What is required :: Filter the data below, keeping only lines that contain "turned".

Source records
- - - - -
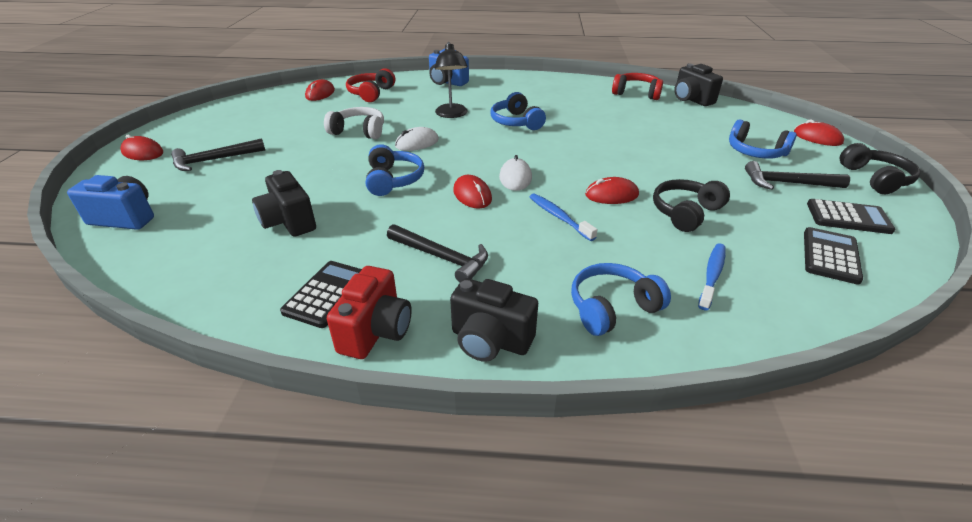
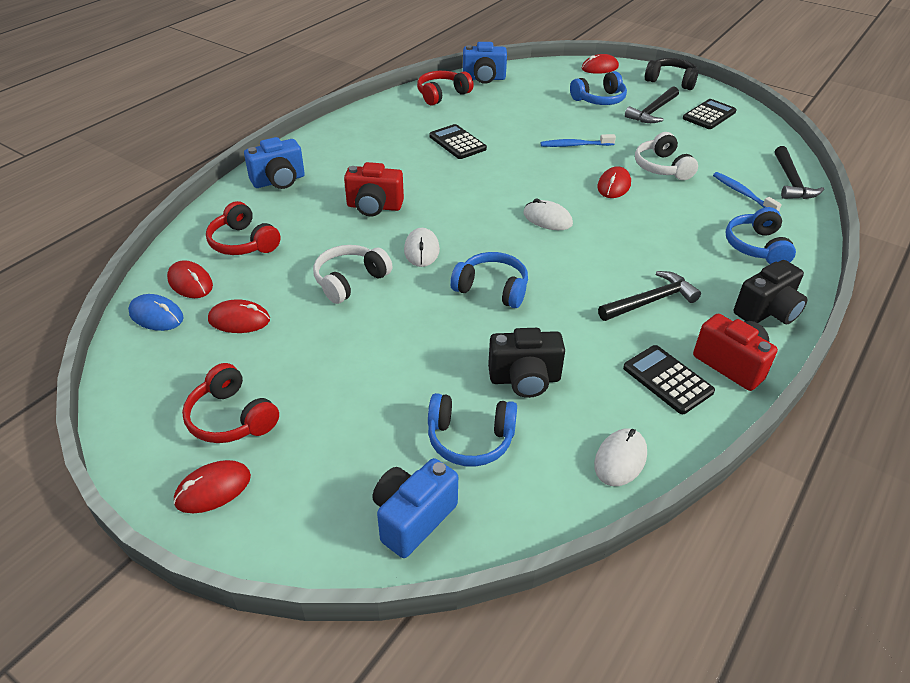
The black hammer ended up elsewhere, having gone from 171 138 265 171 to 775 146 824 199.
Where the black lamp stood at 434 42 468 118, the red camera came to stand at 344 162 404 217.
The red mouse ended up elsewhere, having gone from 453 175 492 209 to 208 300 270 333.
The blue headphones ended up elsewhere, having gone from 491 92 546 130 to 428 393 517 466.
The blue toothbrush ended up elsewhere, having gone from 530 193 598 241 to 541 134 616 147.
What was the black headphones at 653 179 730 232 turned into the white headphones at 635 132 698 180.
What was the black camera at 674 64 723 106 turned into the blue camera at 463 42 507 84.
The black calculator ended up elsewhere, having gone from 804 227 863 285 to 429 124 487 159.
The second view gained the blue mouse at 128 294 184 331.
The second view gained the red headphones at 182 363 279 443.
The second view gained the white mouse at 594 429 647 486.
- - - - -
Answer box ::
What was the black headphones at 653 179 730 232 turned into the white headphones at 635 132 698 180.
What was the black camera at 674 64 723 106 turned into the blue camera at 463 42 507 84.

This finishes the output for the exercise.